EXERCISE DATA>
##############################
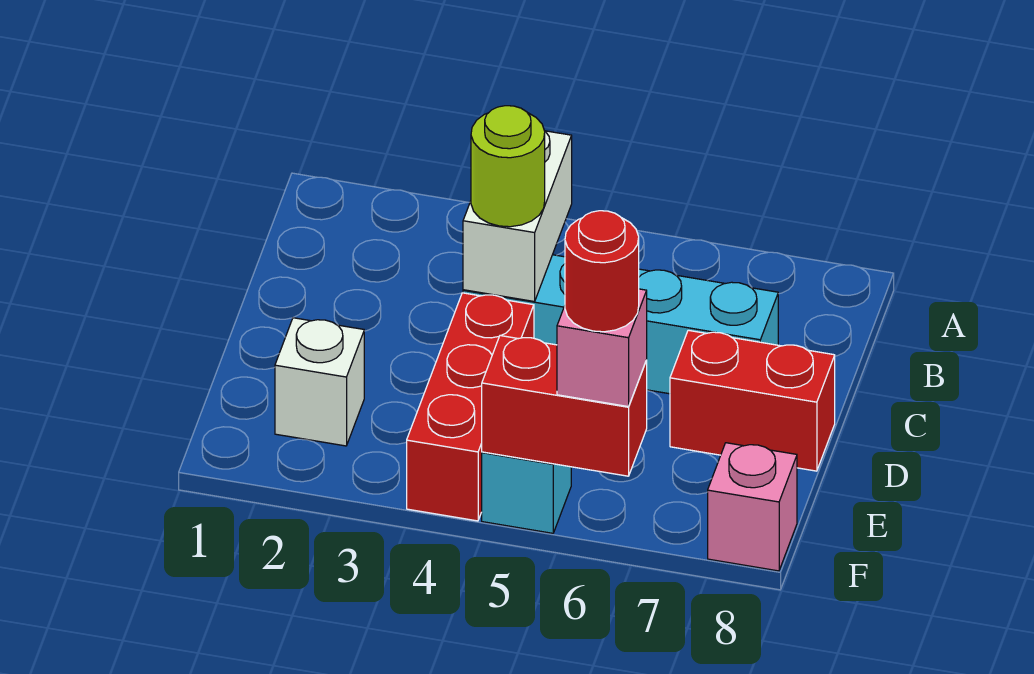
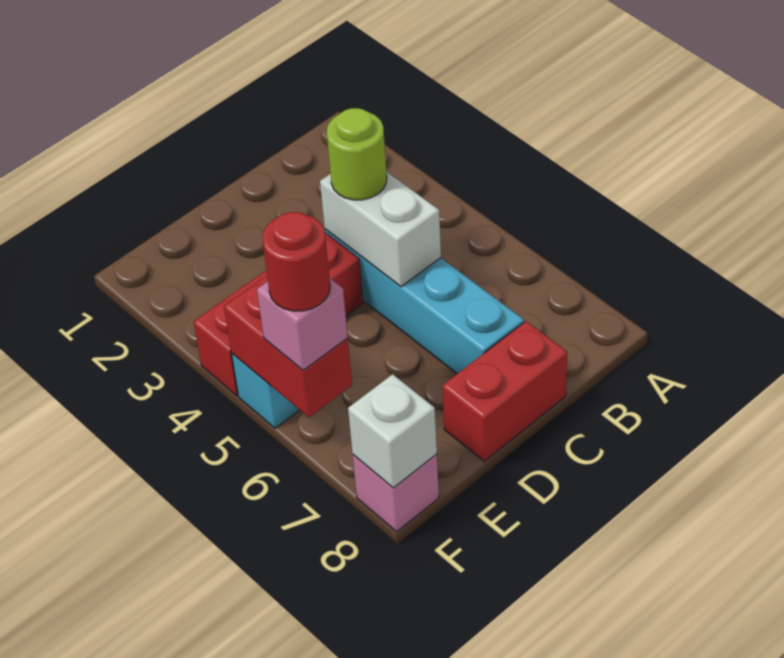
white brick B4:C4 level 2 -> white brick C4:C5 level 2
red brick D7:D8 level 1 -> red brick C8:D8 level 1
white brick E2 level 1 -> white brick F8 level 2

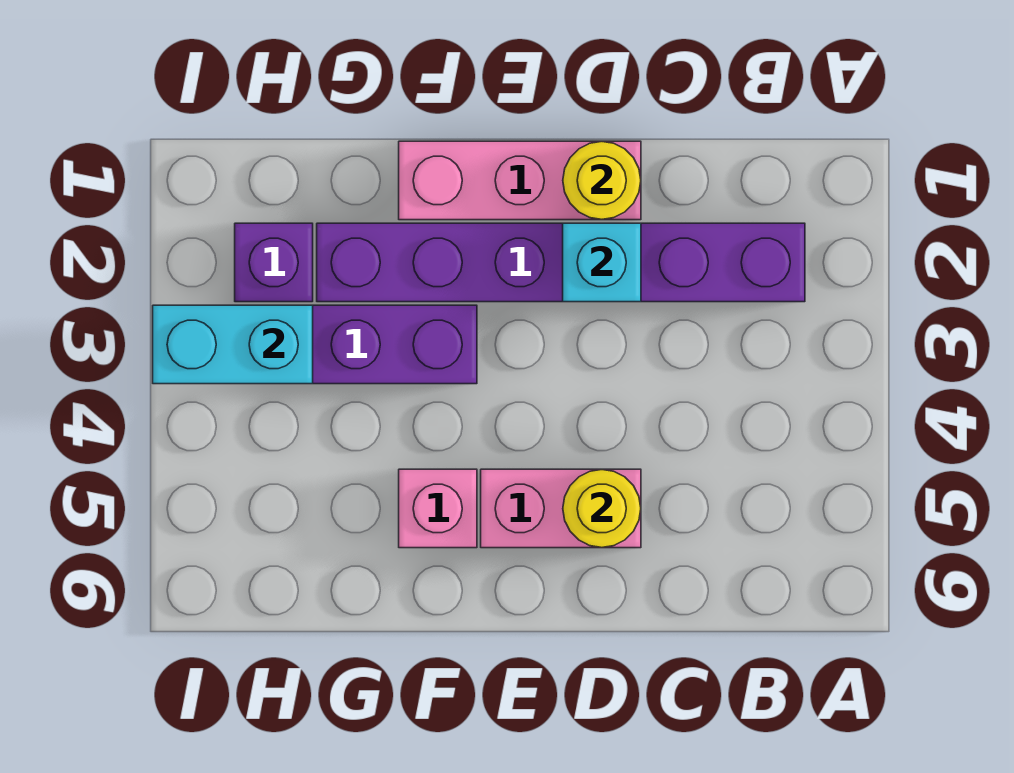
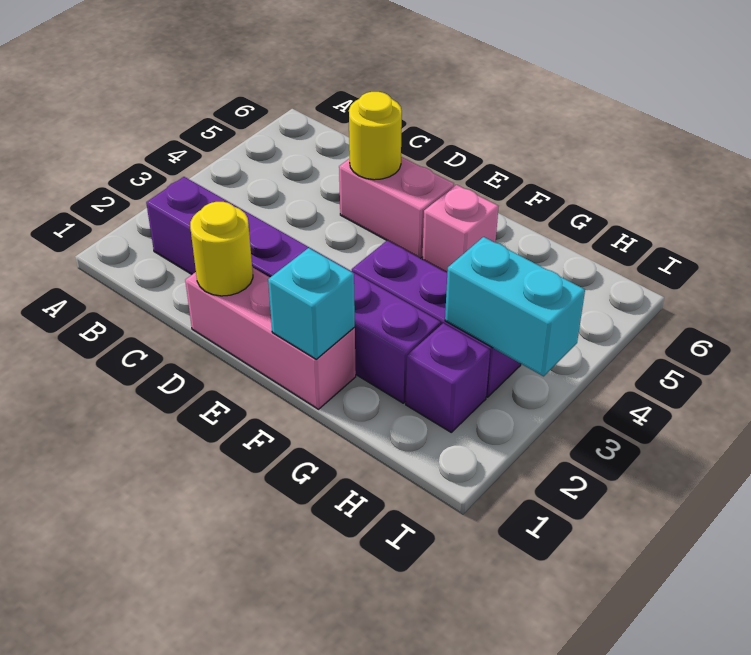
cyan brick D2 level 2 -> cyan brick F1 level 2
##############################
EXERCISE> Repeat the listing word for word, and skip every picture it contains.

WRITTEN ANSWER>
white brick B4:C4 level 2 -> white brick C4:C5 level 2
red brick D7:D8 level 1 -> red brick C8:D8 level 1
white brick E2 level 1 -> white brick F8 level 2

cyan brick D2 level 2 -> cyan brick F1 level 2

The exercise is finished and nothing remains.